Exercise description. Please present the part of the items that opens with the line containing "Yardleby [1379, 964]" and closes with the line containing "Naoko [298, 1343]", both included, as a Markdown table with a Row column for the row number and a Line column for the line itself, skipping blank lines.

Task inputs.

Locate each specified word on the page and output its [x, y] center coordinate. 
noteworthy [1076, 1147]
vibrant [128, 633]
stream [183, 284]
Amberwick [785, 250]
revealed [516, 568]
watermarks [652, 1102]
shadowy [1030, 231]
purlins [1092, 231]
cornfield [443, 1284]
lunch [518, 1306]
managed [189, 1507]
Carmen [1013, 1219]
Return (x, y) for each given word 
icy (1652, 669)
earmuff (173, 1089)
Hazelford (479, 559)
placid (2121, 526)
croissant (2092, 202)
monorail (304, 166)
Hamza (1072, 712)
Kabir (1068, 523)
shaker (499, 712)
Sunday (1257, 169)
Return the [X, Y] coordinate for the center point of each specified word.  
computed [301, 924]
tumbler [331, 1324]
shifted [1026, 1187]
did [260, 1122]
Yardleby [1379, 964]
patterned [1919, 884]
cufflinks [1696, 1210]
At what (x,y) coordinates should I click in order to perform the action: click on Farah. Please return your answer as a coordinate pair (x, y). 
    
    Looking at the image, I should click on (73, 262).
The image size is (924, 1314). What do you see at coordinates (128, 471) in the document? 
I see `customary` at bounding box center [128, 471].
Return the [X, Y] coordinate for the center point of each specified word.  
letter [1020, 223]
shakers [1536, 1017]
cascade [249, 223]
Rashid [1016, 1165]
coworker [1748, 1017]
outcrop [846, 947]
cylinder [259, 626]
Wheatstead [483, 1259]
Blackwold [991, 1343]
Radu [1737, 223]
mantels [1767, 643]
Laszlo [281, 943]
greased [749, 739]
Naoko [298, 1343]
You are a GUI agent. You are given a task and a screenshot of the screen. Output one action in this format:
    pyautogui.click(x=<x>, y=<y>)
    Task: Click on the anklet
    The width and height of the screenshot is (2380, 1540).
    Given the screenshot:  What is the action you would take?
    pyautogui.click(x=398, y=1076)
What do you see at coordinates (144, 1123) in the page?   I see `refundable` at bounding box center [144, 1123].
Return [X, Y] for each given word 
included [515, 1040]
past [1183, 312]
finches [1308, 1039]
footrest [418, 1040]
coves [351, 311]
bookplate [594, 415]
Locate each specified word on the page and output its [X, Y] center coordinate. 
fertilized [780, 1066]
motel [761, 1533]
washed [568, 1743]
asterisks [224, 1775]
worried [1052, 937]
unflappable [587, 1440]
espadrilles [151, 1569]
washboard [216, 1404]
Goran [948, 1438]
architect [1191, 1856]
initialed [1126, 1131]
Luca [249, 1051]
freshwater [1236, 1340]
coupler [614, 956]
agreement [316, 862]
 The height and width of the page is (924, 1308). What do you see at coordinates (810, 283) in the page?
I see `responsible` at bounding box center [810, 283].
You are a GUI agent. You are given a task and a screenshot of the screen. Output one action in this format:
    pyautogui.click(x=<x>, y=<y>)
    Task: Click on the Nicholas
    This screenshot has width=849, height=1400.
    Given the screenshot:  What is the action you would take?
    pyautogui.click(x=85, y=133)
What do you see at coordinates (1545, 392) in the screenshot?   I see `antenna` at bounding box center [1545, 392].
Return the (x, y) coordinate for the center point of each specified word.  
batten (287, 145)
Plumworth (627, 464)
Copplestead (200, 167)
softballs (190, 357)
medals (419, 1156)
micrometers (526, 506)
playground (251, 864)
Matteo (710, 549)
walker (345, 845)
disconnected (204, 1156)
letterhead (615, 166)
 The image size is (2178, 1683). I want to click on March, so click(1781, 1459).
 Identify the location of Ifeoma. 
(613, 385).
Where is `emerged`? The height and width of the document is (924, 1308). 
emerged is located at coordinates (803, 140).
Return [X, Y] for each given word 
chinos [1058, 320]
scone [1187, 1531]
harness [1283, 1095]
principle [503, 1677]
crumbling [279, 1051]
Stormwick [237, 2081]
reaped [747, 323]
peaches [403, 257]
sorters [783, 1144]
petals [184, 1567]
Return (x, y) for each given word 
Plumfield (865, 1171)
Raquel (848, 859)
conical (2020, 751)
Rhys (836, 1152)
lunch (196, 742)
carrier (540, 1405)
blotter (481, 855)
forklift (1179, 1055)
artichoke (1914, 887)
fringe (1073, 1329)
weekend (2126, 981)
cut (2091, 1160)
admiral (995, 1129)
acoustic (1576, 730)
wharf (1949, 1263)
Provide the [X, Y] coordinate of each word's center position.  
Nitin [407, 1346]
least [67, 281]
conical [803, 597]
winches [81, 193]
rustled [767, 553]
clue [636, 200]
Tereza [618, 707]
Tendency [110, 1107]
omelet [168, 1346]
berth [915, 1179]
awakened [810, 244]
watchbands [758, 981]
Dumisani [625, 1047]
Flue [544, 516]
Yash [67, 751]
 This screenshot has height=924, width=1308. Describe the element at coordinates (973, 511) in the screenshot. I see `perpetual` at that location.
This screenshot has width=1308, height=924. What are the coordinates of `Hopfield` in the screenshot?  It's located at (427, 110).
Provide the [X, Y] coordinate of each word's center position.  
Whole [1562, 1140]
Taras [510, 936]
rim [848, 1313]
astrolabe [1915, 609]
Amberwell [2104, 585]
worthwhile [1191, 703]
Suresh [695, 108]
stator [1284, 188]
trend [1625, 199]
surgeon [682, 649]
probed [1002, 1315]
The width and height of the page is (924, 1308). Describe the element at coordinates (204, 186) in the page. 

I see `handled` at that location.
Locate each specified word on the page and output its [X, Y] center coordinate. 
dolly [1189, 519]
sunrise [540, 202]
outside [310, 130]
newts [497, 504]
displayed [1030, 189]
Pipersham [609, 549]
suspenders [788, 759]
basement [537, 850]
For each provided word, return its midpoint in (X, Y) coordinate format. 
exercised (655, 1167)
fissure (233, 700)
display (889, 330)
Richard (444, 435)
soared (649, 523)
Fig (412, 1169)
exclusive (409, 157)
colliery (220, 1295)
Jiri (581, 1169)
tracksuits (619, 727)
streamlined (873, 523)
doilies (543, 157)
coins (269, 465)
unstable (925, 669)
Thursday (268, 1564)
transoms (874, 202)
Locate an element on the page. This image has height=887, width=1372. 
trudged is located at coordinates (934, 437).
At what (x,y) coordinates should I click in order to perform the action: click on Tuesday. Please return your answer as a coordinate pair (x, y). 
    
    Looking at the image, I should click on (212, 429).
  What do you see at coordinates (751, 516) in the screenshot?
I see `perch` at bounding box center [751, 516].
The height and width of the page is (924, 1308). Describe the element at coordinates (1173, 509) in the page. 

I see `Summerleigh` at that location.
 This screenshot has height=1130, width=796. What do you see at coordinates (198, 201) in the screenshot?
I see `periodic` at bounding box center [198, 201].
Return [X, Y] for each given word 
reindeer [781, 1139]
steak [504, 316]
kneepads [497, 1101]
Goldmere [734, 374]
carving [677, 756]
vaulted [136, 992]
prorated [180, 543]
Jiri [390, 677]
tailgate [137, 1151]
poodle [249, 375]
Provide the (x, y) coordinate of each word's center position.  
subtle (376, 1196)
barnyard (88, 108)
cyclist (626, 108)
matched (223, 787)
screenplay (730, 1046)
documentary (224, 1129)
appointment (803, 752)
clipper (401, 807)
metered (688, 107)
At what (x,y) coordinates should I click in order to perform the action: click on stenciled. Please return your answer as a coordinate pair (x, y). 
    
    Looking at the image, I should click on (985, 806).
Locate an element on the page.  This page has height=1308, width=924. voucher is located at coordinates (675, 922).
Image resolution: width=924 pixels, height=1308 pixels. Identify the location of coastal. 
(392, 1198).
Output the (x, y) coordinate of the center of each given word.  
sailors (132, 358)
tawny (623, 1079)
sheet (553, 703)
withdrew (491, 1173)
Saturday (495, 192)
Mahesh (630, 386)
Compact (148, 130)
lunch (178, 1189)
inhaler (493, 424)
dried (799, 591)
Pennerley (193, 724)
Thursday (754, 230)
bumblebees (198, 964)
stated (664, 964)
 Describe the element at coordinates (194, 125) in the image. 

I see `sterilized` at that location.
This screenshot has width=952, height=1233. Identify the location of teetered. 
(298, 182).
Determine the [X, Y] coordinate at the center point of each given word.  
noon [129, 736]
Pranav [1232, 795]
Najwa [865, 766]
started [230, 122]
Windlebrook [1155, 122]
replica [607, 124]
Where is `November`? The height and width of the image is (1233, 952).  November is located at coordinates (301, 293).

The reply.
| Row | Line |
|---|---|
| 1 | Yardleby [1379, 964] |
| 2 | patterned [1919, 884] |
| 3 | cufflinks [1696, 1210] |
| 4 | At what (x,y) coordinates should I click in order to perform the action: click on Farah. Please return your answer as a coordinate pair (x, y).  |
| 5 |     Looking at the image, I should click on (73, 262). |
| 6 | The image size is (924, 1314). What do you see at coordinates (128, 471) in the document?  |
| 7 | I see `customary` at bounding box center [128, 471]. |
| 8 | Return the [X, Y] coordinate for the center point of each specified word.   |
| 9 | letter [1020, 223] |
| 10 | shakers [1536, 1017] |
| 11 | cascade [249, 223] |
| 12 | Rashid [1016, 1165] |
| 13 | coworker [1748, 1017] |
| 14 | outcrop [846, 947] |
| 15 | cylinder [259, 626] |
| 16 | Wheatstead [483, 1259] |
| 17 | Blackwold [991, 1343] |
| 18 | Radu [1737, 223] |
| 19 | mantels [1767, 643] |
| 20 | Laszlo [281, 943] |
| 21 | greased [749, 739] |
| 22 | Naoko [298, 1343] |